(Image sets with object changes)
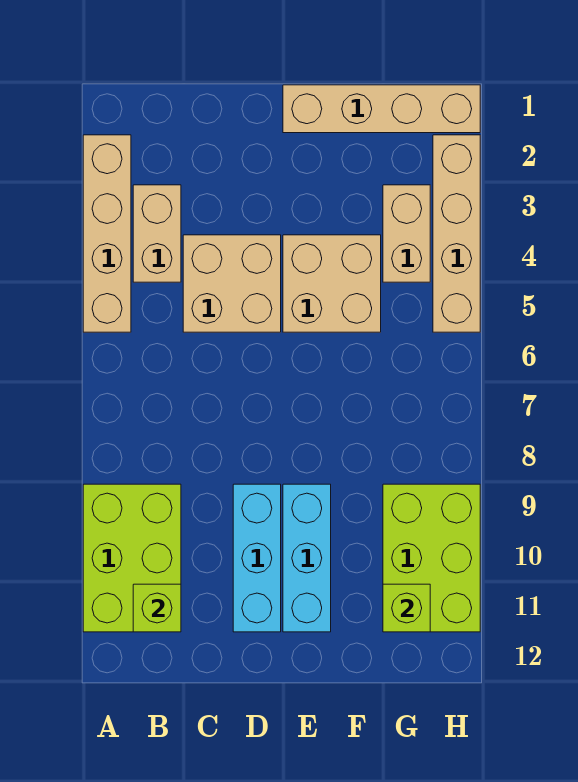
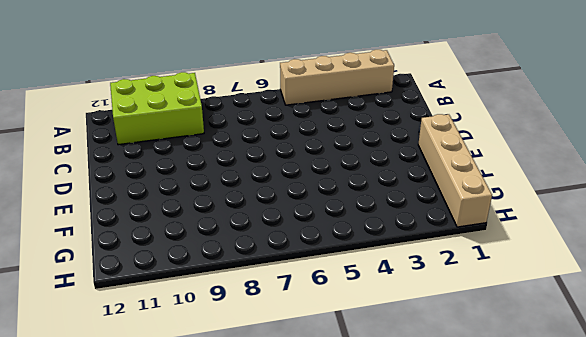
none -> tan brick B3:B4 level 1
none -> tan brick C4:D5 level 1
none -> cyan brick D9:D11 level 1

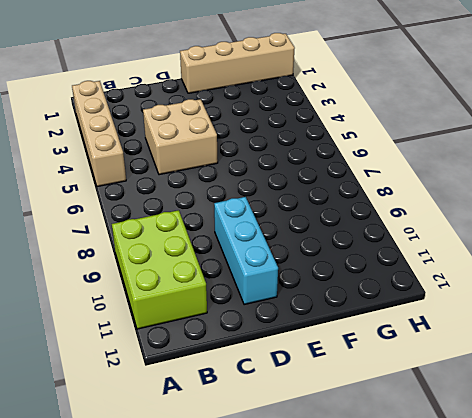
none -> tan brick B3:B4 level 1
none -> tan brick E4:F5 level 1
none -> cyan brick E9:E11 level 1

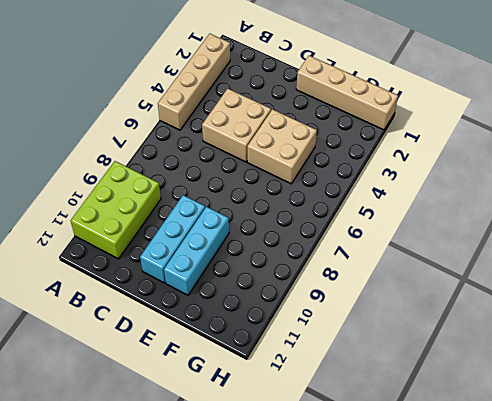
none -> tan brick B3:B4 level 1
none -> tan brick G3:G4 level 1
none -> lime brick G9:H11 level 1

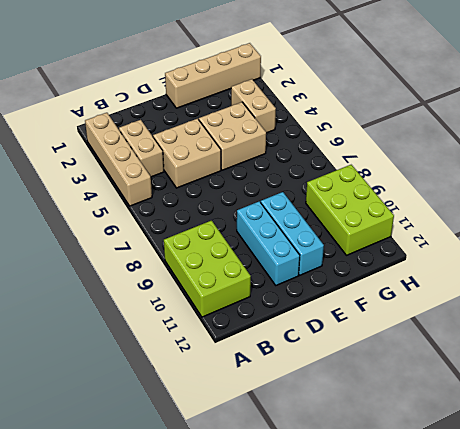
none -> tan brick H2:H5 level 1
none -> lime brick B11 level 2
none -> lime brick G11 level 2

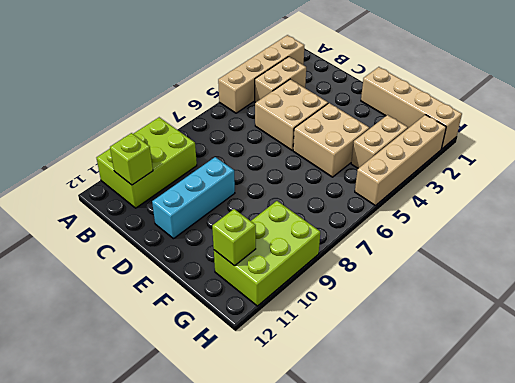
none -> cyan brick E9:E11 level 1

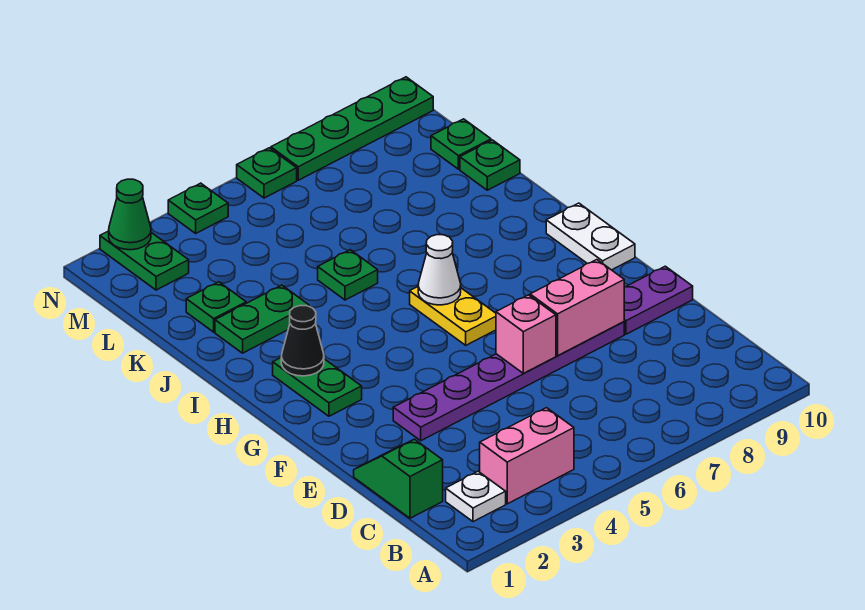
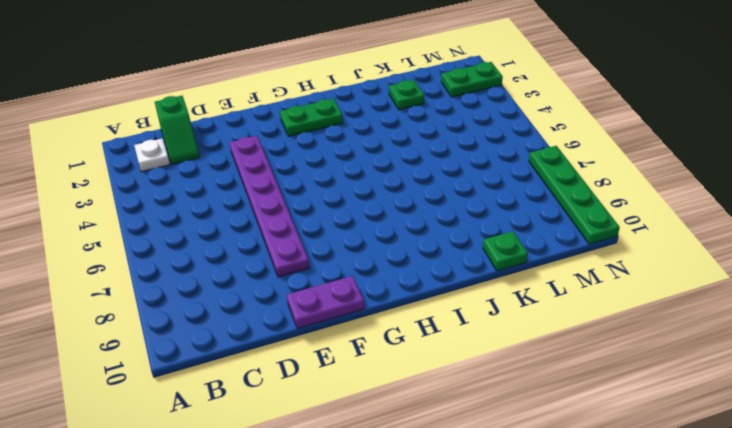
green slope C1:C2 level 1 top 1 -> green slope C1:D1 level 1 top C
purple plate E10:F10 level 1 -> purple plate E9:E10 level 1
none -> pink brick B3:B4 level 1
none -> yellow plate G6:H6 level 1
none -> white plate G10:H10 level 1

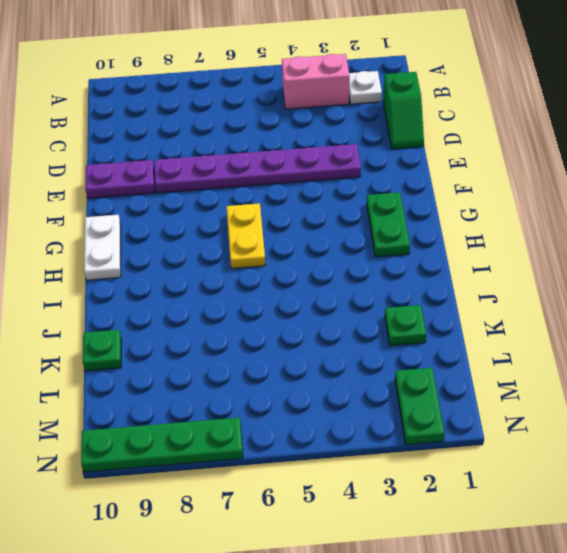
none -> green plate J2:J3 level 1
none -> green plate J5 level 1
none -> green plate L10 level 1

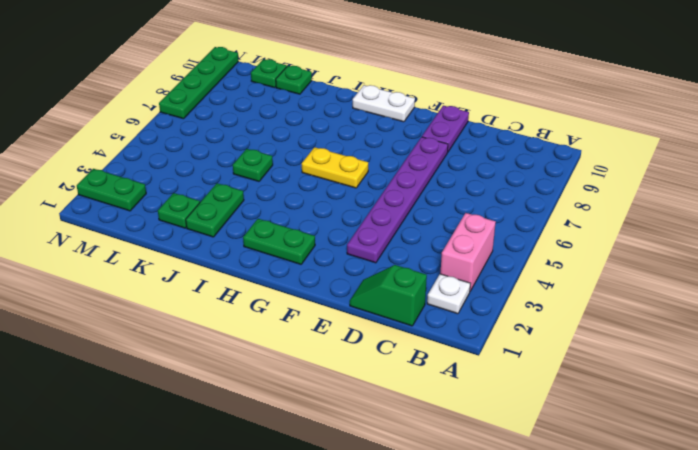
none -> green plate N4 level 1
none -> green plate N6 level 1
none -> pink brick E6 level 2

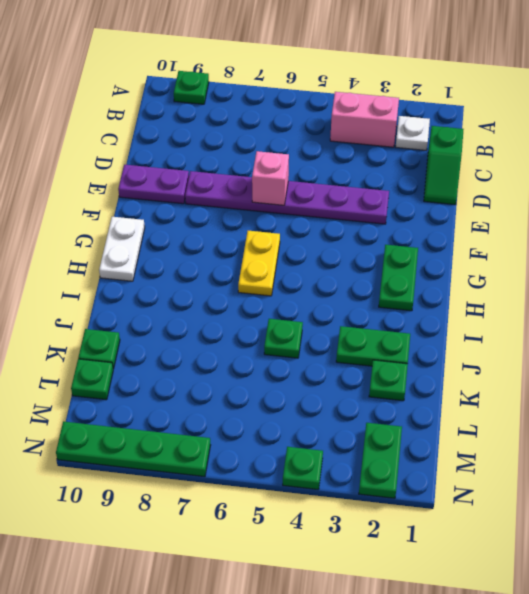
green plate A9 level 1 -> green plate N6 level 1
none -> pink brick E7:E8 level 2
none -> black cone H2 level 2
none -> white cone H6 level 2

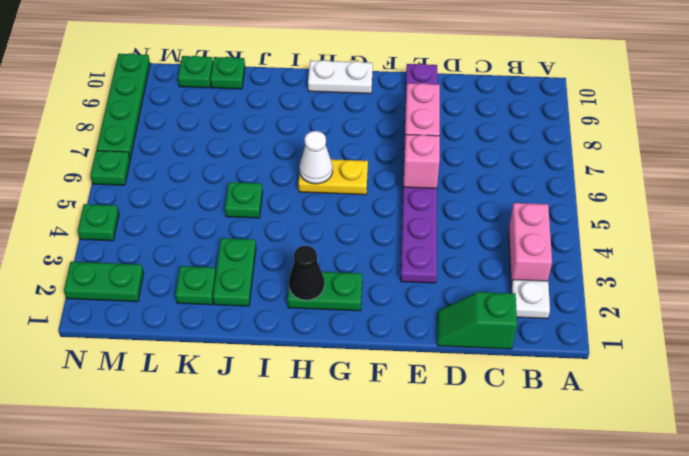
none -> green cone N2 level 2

### TO DO
Copy exactly the lines that run from the line containing "none -> green plate J5 level 1" to the end of the data above, keeping both end lines and leaving out all pictures.

### ANSWER SPACE
none -> green plate J5 level 1
none -> green plate L10 level 1

none -> green plate N4 level 1
none -> green plate N6 level 1
none -> pink brick E6 level 2

green plate A9 level 1 -> green plate N6 level 1
none -> pink brick E7:E8 level 2
none -> black cone H2 level 2
none -> white cone H6 level 2

none -> green cone N2 level 2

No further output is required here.